# WHAT THE EXERCISE ASKS:
Only one stretch of the data is wanted: the line containing "camera: 90 degrees left, 10 degrees up", the line containing "(506, 330) = (501, 192): black", and every line between them, copied exactly.

# EXERCISE DATA:

'''

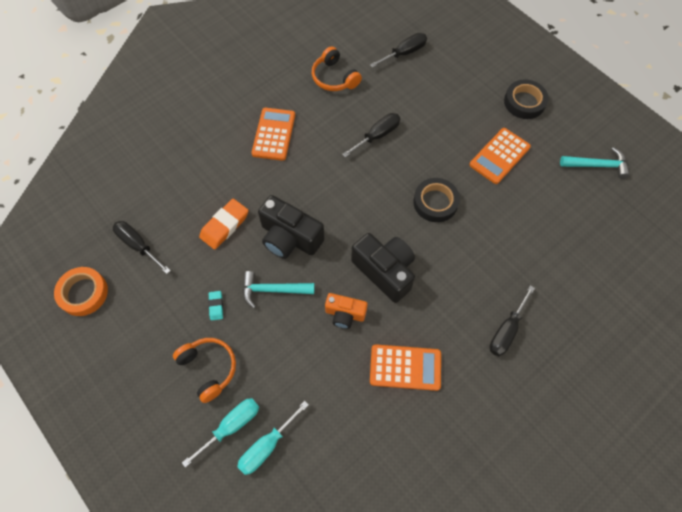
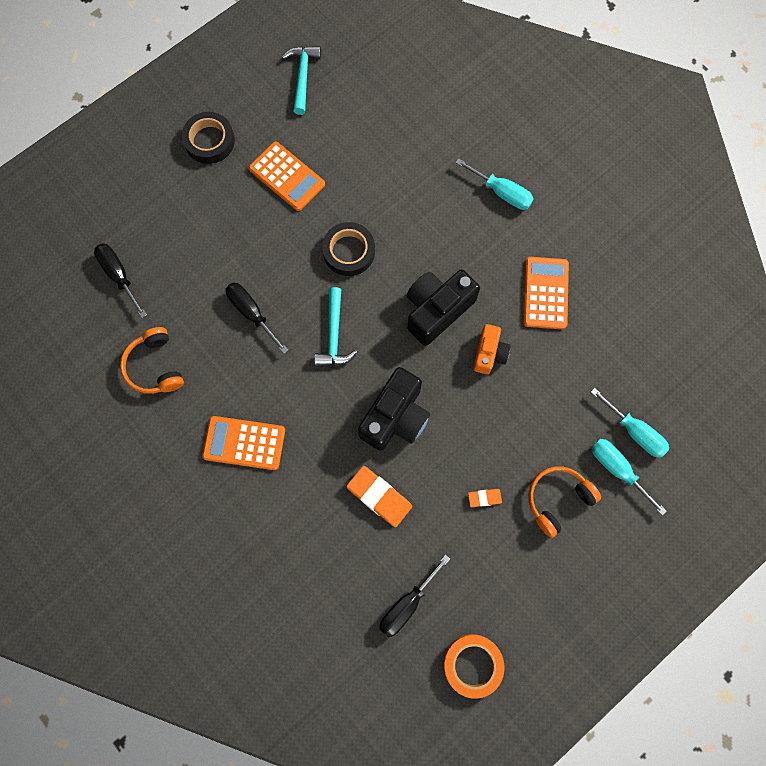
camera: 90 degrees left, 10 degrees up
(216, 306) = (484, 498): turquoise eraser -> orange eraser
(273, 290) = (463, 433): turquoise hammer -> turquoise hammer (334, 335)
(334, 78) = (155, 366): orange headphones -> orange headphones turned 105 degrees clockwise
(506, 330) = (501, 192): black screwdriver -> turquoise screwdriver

'''
'''

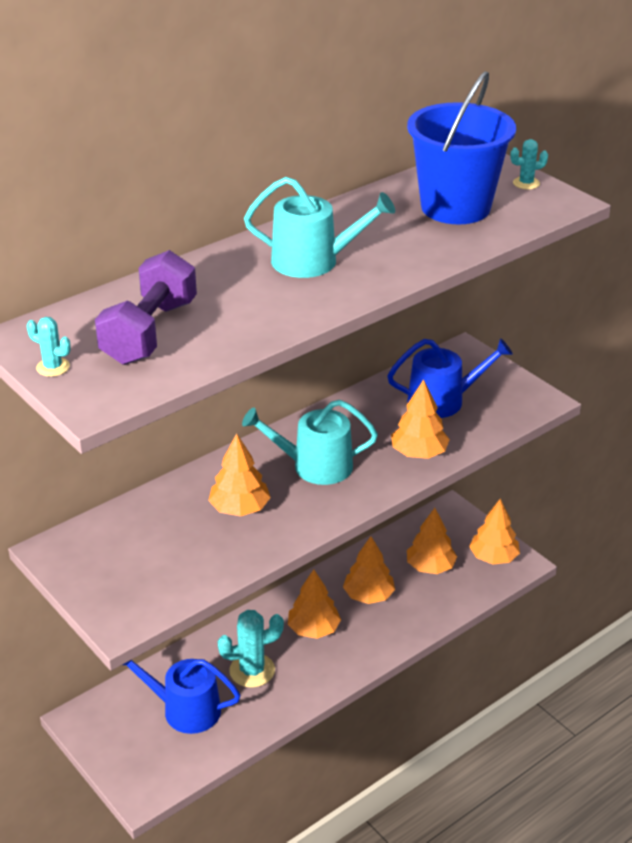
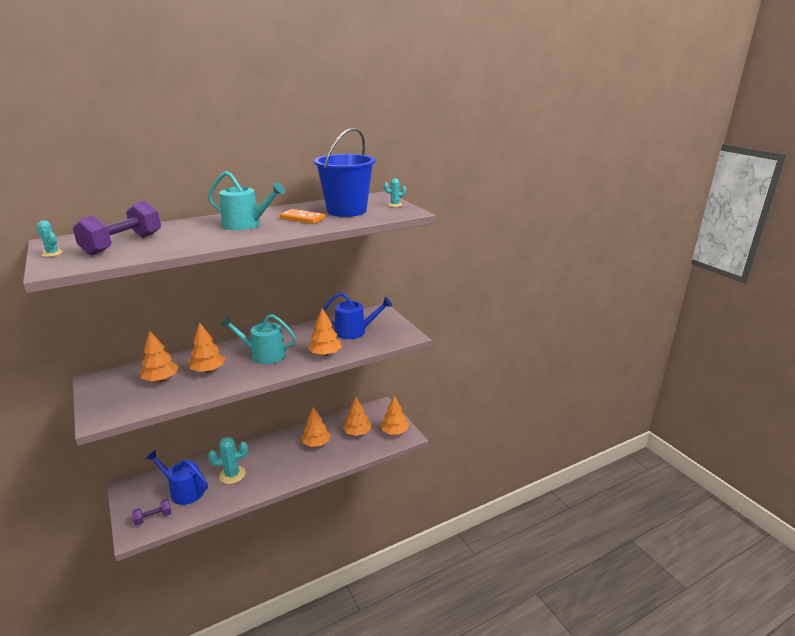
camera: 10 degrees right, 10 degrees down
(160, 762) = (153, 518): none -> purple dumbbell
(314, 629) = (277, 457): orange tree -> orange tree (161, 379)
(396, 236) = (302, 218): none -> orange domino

'''

# REPLY TO THE EXERCISE:
camera: 90 degrees left, 10 degrees up
(216, 306) = (484, 498): turquoise eraser -> orange eraser
(273, 290) = (463, 433): turquoise hammer -> turquoise hammer (334, 335)
(334, 78) = (155, 366): orange headphones -> orange headphones turned 105 degrees clockwise
(506, 330) = (501, 192): black screwdriver -> turquoise screwdriver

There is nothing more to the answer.